START Records shown

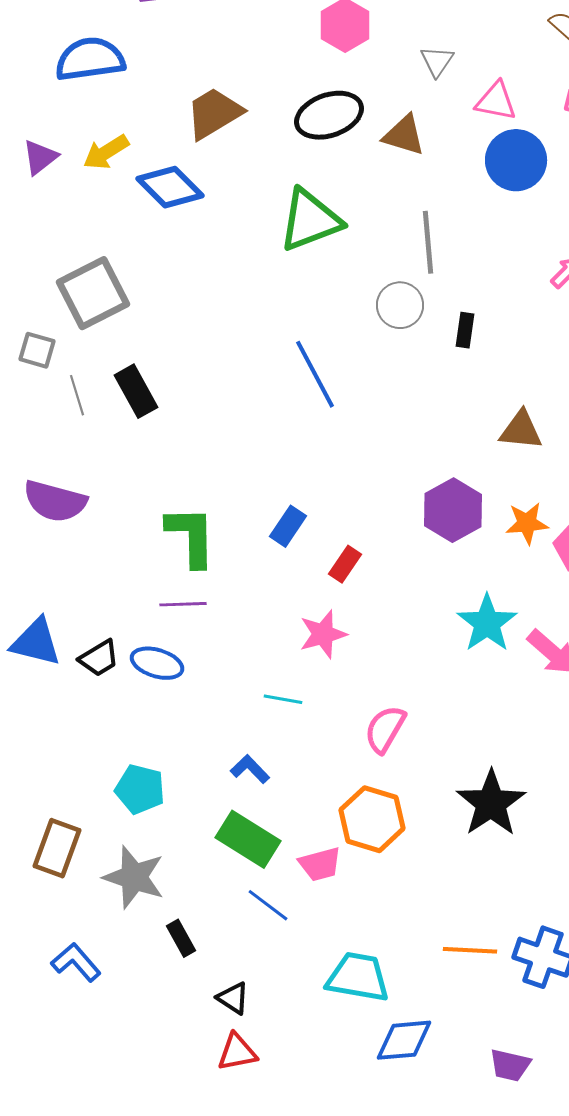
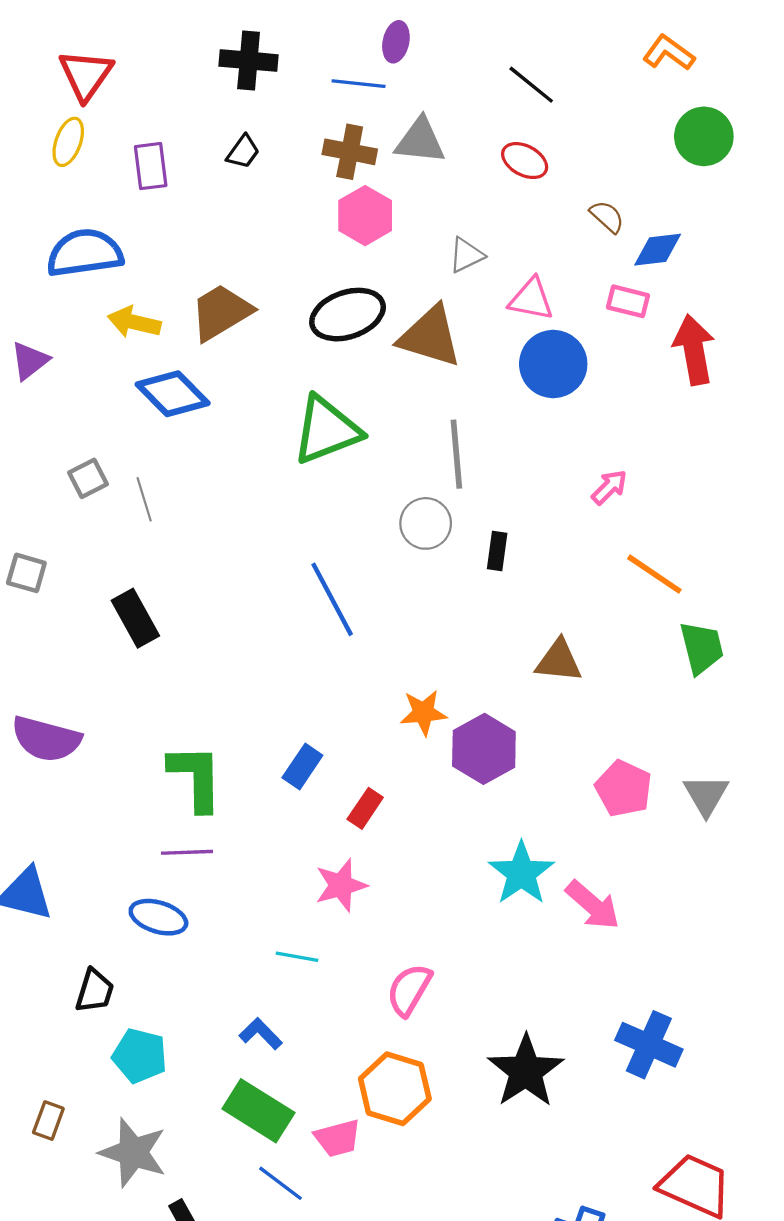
gray triangle: (437, 61) -> (466, 255), turned 30
brown triangle: (404, 135) -> (430, 337), size x1.4
yellow arrow: (106, 152) -> (134, 322), moved, turned 45
gray square: (93, 293) -> (88, 478), moved, size x0.5
gray line: (77, 395) -> (144, 499), moved
orange star: (527, 523) -> (423, 713), moved
black trapezoid: (99, 658) -> (95, 991), moved, turned -42
brown rectangle: (57, 848) -> (48, 1121), size x0.6

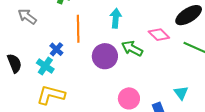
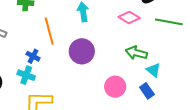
green arrow: (132, 48) -> (136, 53), moved
cyan triangle: (181, 93) -> (153, 70), moved

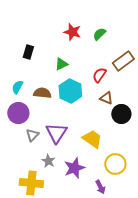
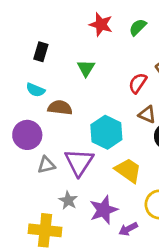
green triangle: (61, 64) -> (86, 68), turned -32
cyan semicircle: (17, 87) -> (35, 90), moved, turned -96
cyan hexagon: (70, 91) -> (106, 132), moved
gray triangle: (32, 135) -> (46, 165), turned 32
purple arrow: (100, 187) -> (128, 229), moved, turned 88

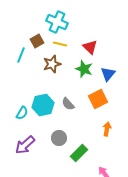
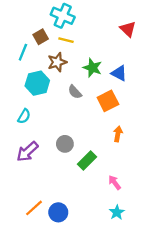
red triangle: (90, 47) -> (128, 29), moved
blue triangle: (108, 74) -> (119, 73), turned -42
gray semicircle: (68, 104) -> (75, 92), moved
cyan hexagon: (43, 105) -> (37, 83), moved

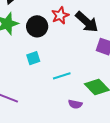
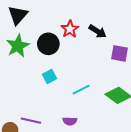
black arrow: (87, 22) -> (98, 31), size x0.7
purple semicircle: (75, 104) -> (70, 121), moved

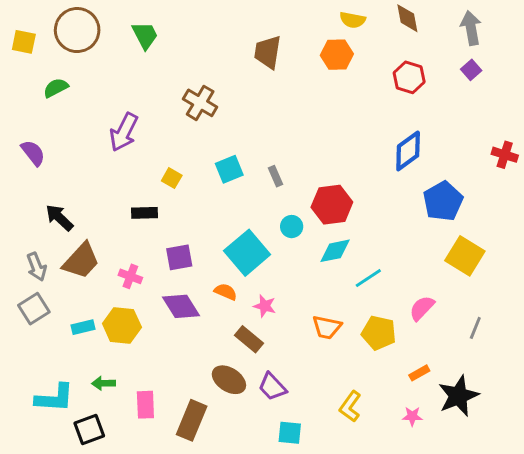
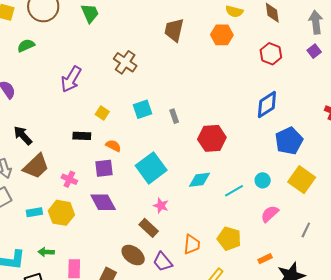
cyan circle: (292, 227) -> (263, 180), moved
cyan diamond: (335, 251) -> (200, 180), moved
orange semicircle: (226, 292) -> (113, 146), moved
orange trapezoid: (327, 327) -> (192, 244), moved, turned -100
yellow pentagon: (379, 333) -> (229, 239), moved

END Records shown

Could the entries above be written out word for word, pictures excluded?

gray triangle: (437, 61) -> (466, 255), turned 30
brown triangle: (404, 135) -> (430, 337), size x1.4
yellow arrow: (106, 152) -> (134, 322), moved, turned 45
gray square: (93, 293) -> (88, 478), moved, size x0.5
gray line: (77, 395) -> (144, 499), moved
orange star: (527, 523) -> (423, 713), moved
black trapezoid: (99, 658) -> (95, 991), moved, turned -42
brown rectangle: (57, 848) -> (48, 1121), size x0.6

green arrow: (132, 48) -> (136, 53), moved
cyan triangle: (181, 93) -> (153, 70), moved

green triangle: (61, 64) -> (86, 68), turned -32
cyan semicircle: (17, 87) -> (35, 90), moved, turned -96
cyan hexagon: (70, 91) -> (106, 132), moved
gray triangle: (32, 135) -> (46, 165), turned 32
purple arrow: (100, 187) -> (128, 229), moved, turned 88

red triangle: (90, 47) -> (128, 29), moved
blue triangle: (108, 74) -> (119, 73), turned -42
gray semicircle: (68, 104) -> (75, 92), moved
cyan hexagon: (43, 105) -> (37, 83), moved

black arrow: (87, 22) -> (98, 31), size x0.7
purple semicircle: (75, 104) -> (70, 121), moved

cyan circle: (292, 227) -> (263, 180), moved
cyan diamond: (335, 251) -> (200, 180), moved
orange semicircle: (226, 292) -> (113, 146), moved
orange trapezoid: (327, 327) -> (192, 244), moved, turned -100
yellow pentagon: (379, 333) -> (229, 239), moved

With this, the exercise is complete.